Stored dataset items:
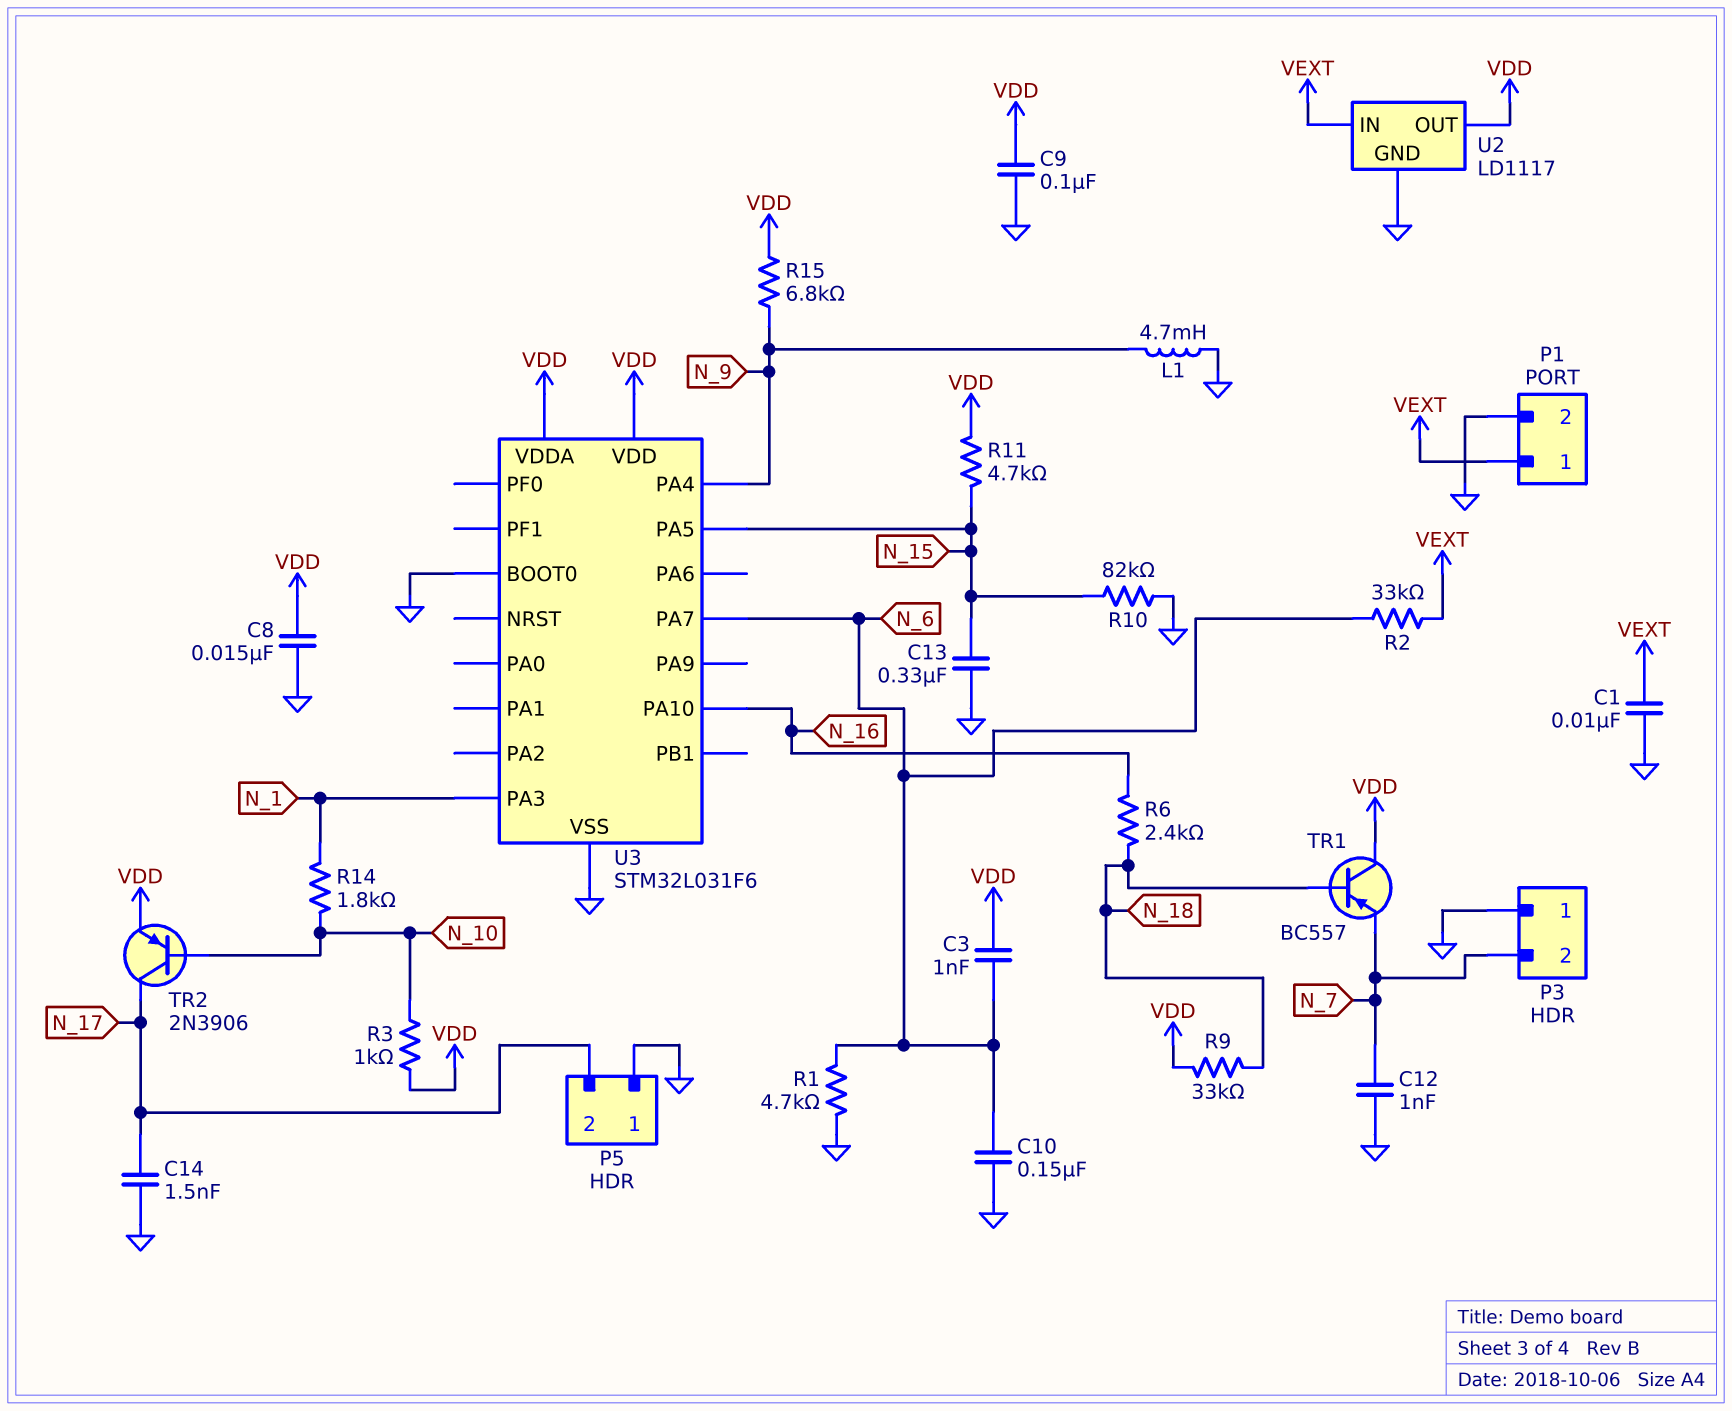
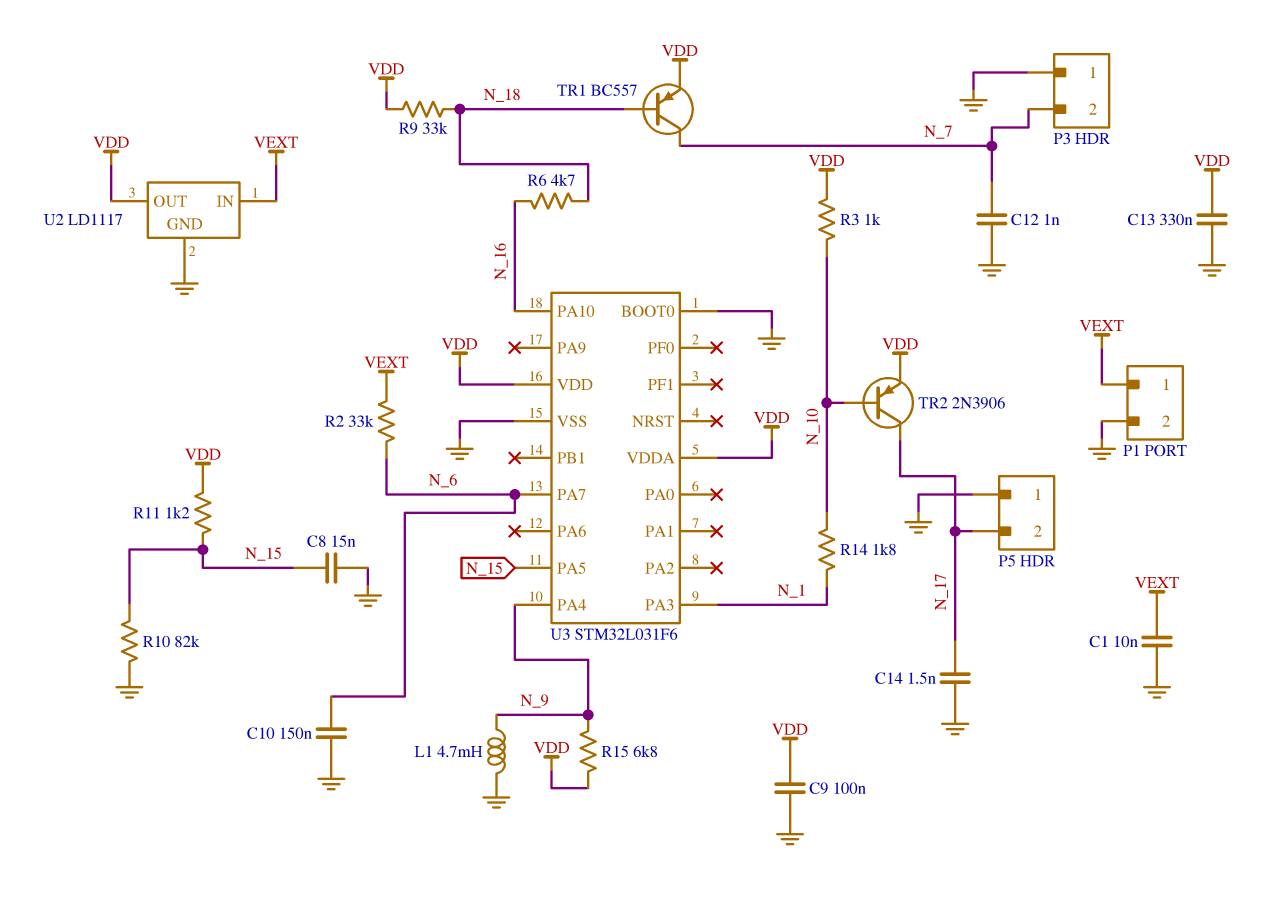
C3: 1nF (N_6, VDD) -> none
C8: 15nF (GND, VDD) -> 15nF (GND, N_15)
C13: 330nF (GND, N_15) -> 330nF (GND, VDD)
R1: 4.7k (GND, N_6) -> none
R6: 2.4k (N_16, N_18) -> 4.7k (N_16, N_18)
R11: 4.7k (N_15, VDD) -> 1.2k (N_15, VDD)
TR1: PNP BC557 (B N_18, C VDD, E N_7) -> PNP BC557 (B N_18, C N_7, E VDD)

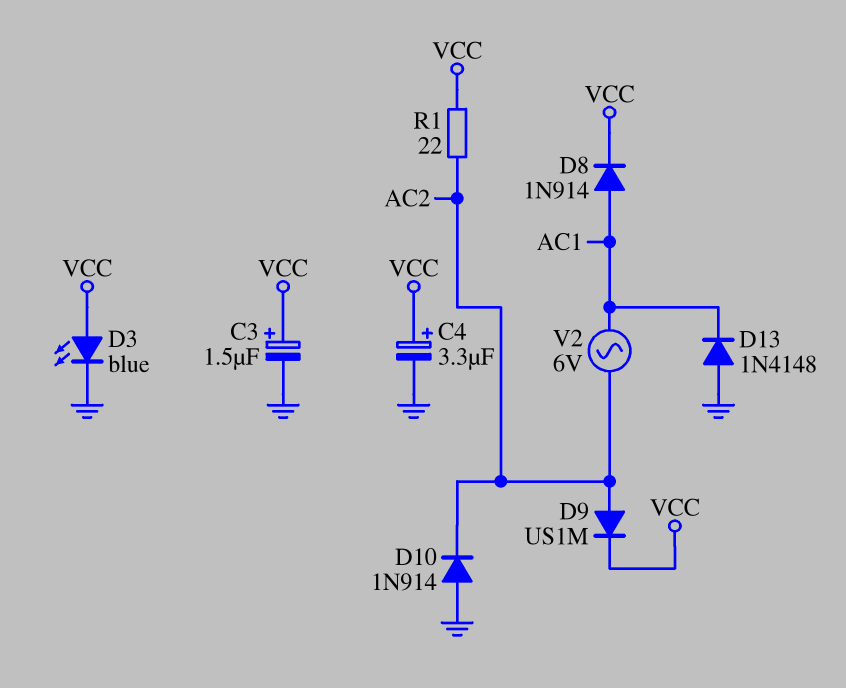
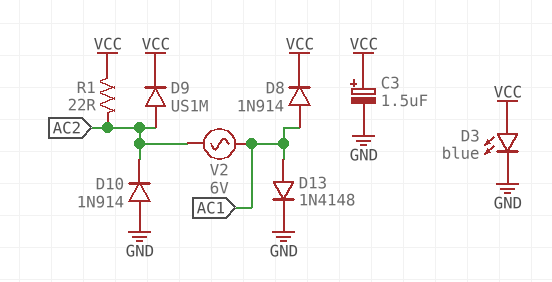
C4: 3.3uF (plus VCC, minus GND) -> none
D13: diode 1N4148 (A GND, K AC1) -> diode 1N4148 (A AC1, K GND)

▸ **WHAT TO WORK ON**
Return, exactly as they appear, the lines from the line containing "C13: 330nF (GND, N_15) -> 330nF (GND, VDD)" through the end of the records above, both ends included, without pictures.

▸ **OUTPUT BELOW**
C13: 330nF (GND, N_15) -> 330nF (GND, VDD)
R1: 4.7k (GND, N_6) -> none
R6: 2.4k (N_16, N_18) -> 4.7k (N_16, N_18)
R11: 4.7k (N_15, VDD) -> 1.2k (N_15, VDD)
TR1: PNP BC557 (B N_18, C VDD, E N_7) -> PNP BC557 (B N_18, C N_7, E VDD)

C4: 3.3uF (plus VCC, minus GND) -> none
D13: diode 1N4148 (A GND, K AC1) -> diode 1N4148 (A AC1, K GND)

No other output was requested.